▶ [Entries supplied]:
-*-*-
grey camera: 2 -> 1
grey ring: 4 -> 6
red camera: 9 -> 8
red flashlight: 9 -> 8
-*-*-
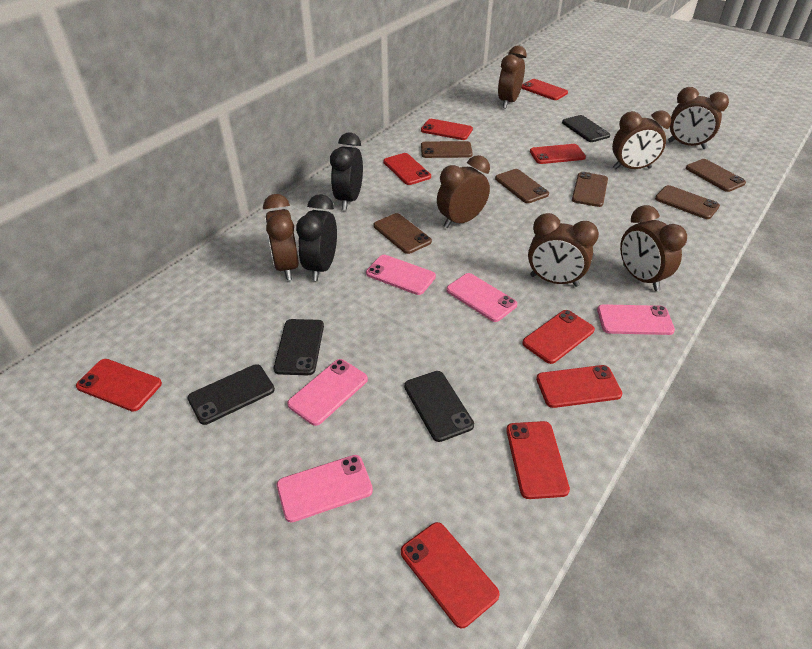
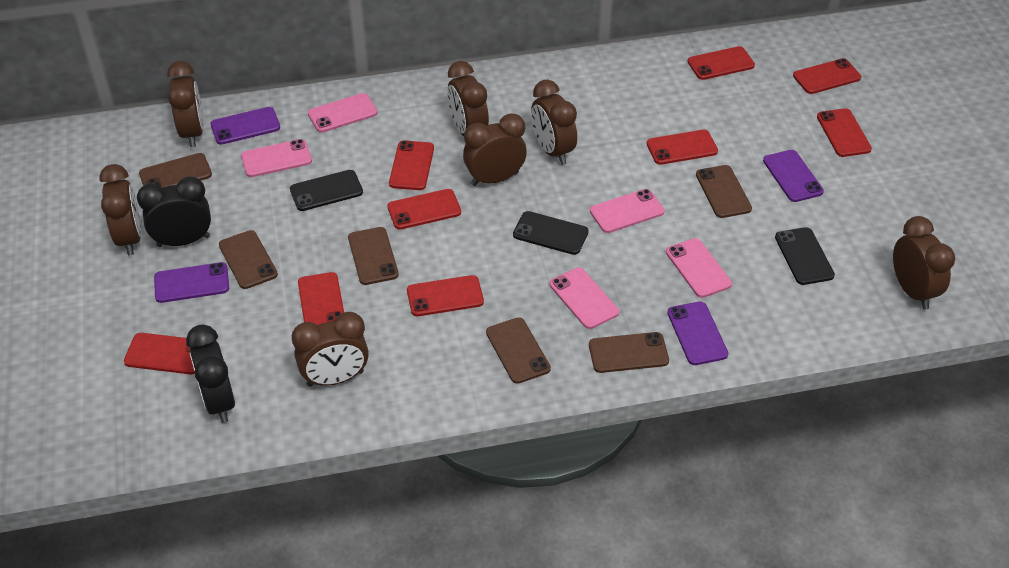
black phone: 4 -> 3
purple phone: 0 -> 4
-*-*-
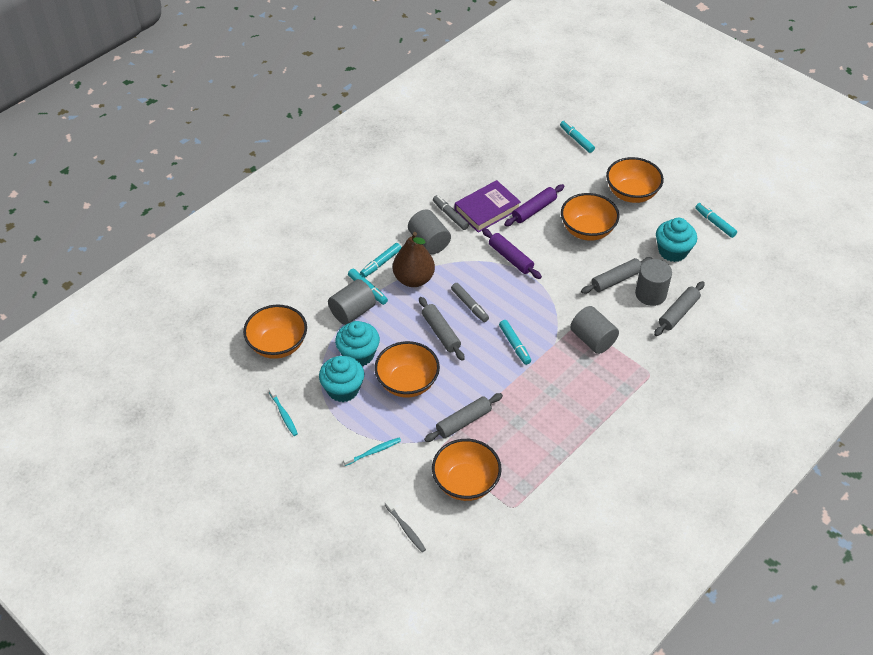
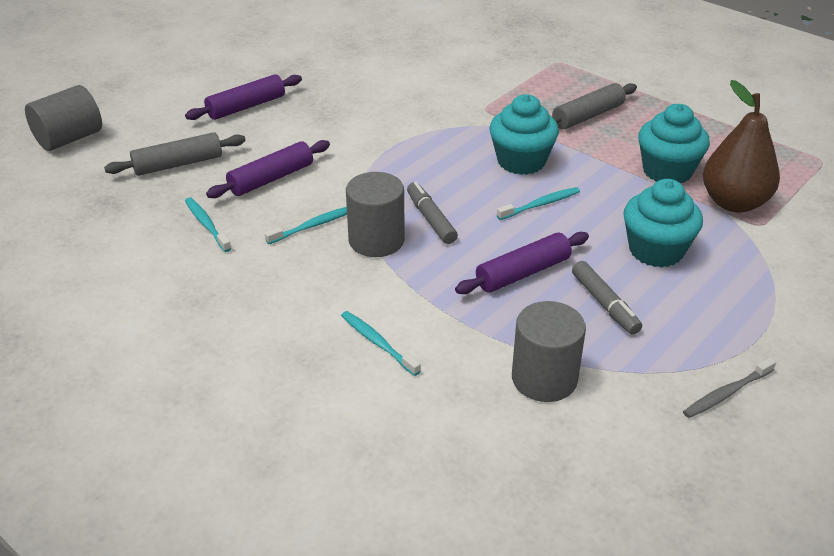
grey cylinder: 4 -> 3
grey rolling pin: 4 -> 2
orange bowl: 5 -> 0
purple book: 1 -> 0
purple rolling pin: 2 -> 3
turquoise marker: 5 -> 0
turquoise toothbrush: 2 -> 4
-*-*-
Search the entries for the word "grey", then copy every line in which it is found.

▶ [Solution]:
grey camera: 2 -> 1
grey ring: 4 -> 6
grey cylinder: 4 -> 3
grey rolling pin: 4 -> 2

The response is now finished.